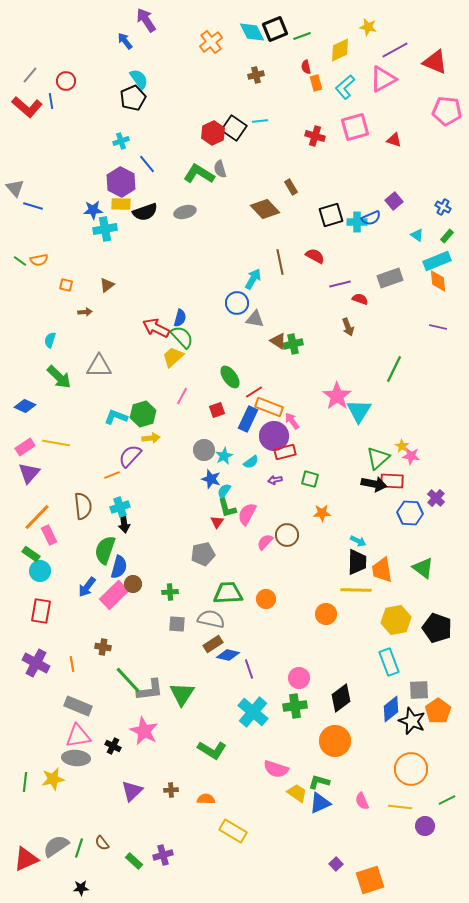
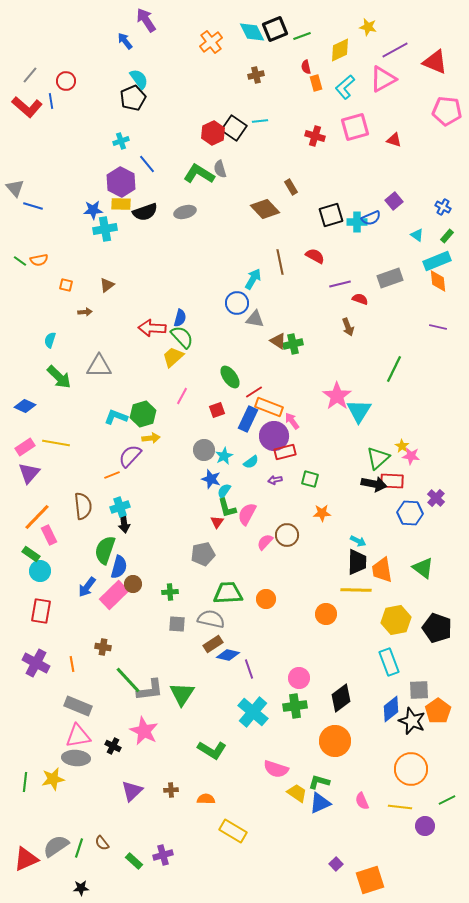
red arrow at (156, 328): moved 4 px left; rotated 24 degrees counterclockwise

• • •

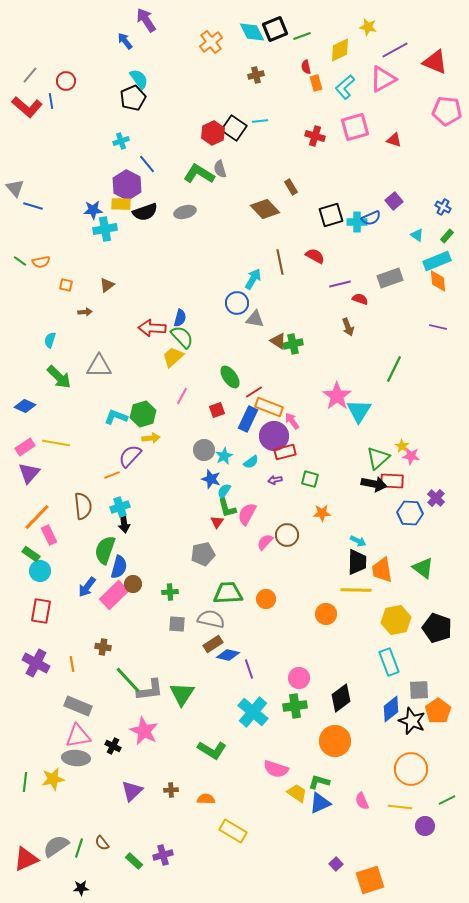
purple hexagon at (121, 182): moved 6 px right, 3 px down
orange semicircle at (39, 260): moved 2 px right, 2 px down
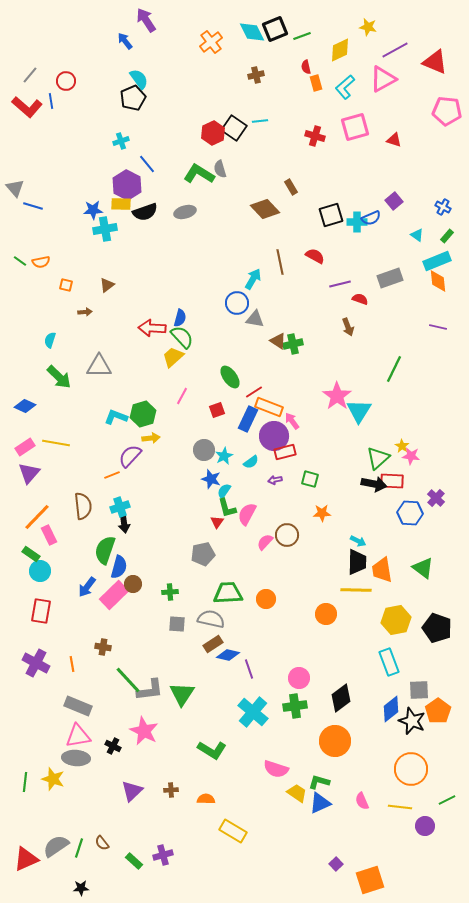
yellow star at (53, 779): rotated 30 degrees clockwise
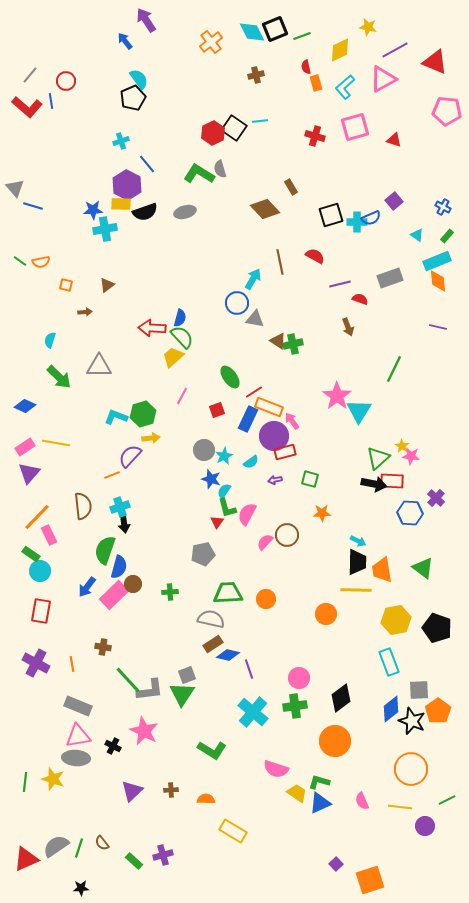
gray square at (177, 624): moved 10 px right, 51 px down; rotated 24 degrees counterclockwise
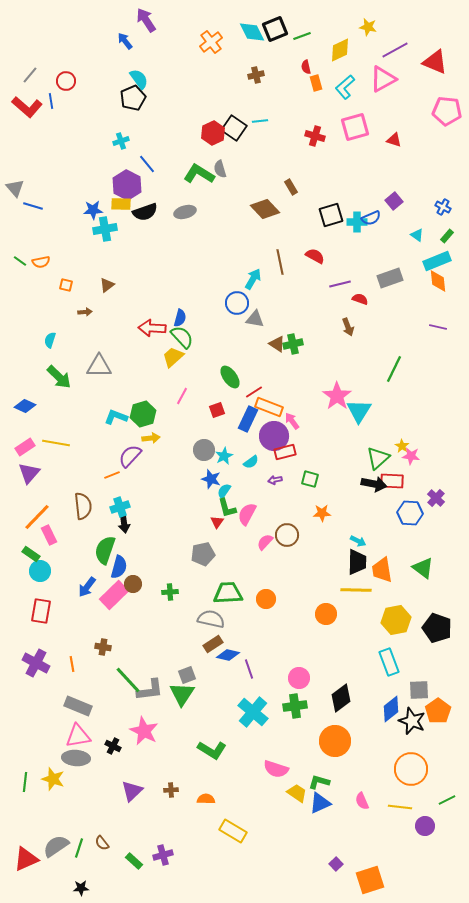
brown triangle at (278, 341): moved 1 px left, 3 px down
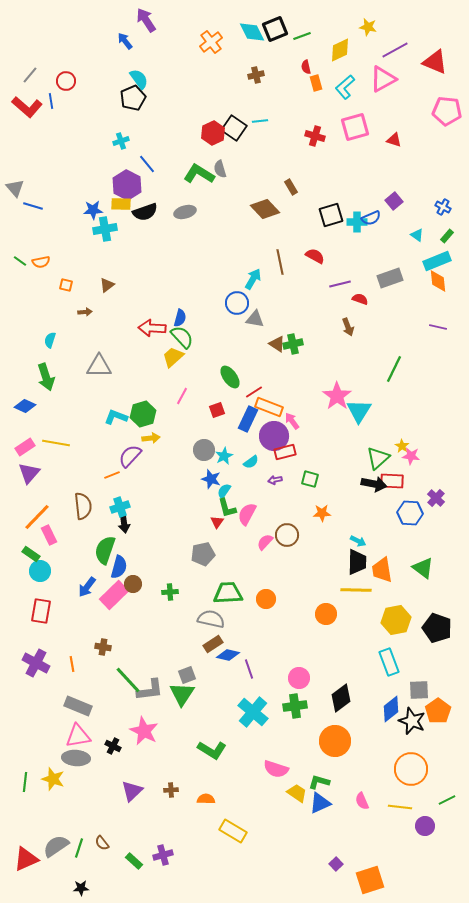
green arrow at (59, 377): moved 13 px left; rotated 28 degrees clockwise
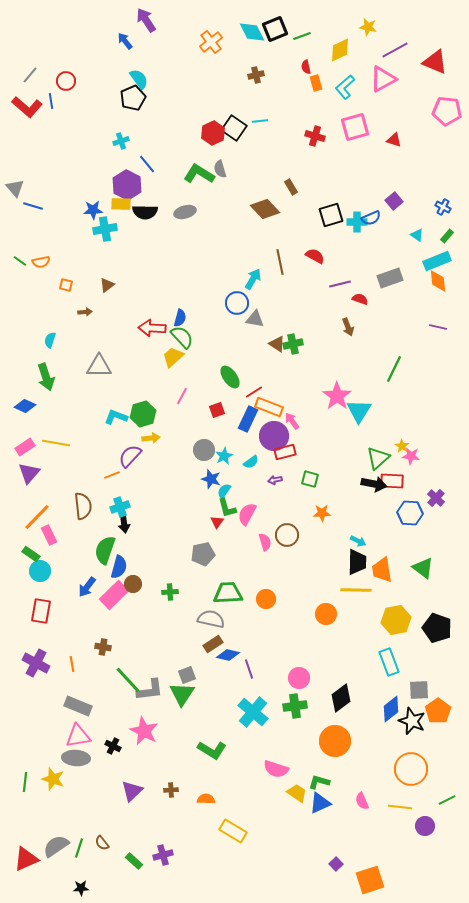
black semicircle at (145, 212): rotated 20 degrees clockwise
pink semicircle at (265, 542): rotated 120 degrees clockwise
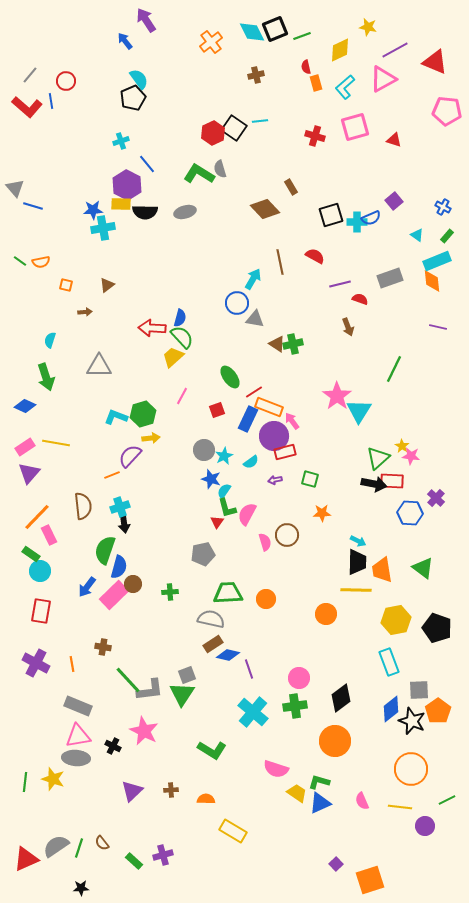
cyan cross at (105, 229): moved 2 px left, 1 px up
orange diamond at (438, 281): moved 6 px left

• • •

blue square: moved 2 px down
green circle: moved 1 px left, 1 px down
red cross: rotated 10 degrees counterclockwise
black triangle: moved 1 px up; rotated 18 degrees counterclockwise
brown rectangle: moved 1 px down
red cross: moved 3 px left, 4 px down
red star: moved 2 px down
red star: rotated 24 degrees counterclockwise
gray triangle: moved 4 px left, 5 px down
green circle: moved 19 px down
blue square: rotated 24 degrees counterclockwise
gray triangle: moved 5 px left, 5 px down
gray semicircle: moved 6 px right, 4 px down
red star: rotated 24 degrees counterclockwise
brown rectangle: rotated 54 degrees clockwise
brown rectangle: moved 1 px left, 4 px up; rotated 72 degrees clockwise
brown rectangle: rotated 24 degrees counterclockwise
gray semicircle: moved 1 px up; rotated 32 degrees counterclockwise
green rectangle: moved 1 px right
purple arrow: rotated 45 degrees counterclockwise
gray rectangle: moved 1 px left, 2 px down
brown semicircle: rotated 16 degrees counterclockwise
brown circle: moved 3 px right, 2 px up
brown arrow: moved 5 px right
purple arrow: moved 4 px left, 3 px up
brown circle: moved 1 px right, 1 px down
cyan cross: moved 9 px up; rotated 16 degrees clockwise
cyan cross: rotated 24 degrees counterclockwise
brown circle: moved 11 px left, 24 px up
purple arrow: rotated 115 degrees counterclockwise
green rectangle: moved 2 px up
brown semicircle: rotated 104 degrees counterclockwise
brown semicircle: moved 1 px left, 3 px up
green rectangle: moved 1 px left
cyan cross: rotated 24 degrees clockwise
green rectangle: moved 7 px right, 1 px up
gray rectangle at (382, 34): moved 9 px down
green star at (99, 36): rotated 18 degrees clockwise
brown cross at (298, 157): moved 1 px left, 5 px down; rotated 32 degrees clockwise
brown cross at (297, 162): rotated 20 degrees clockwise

• • •

§ SET TASK
Reproduce the material above word for word, starting at the line that contains "gray square at" and ending at the line that contains "orange diamond at (438, 281): moved 6 px left", with both of those lines included. Omit the pictures from your answer.

§ SOLUTION TO THE PROBLEM
gray square at (177, 624): moved 10 px right, 51 px down; rotated 24 degrees counterclockwise
brown triangle at (278, 341): moved 1 px left, 3 px down
green arrow at (59, 377): moved 13 px left; rotated 28 degrees clockwise
black semicircle at (145, 212): rotated 20 degrees clockwise
pink semicircle at (265, 542): rotated 120 degrees clockwise
cyan cross at (105, 229): moved 2 px left, 1 px up
orange diamond at (438, 281): moved 6 px left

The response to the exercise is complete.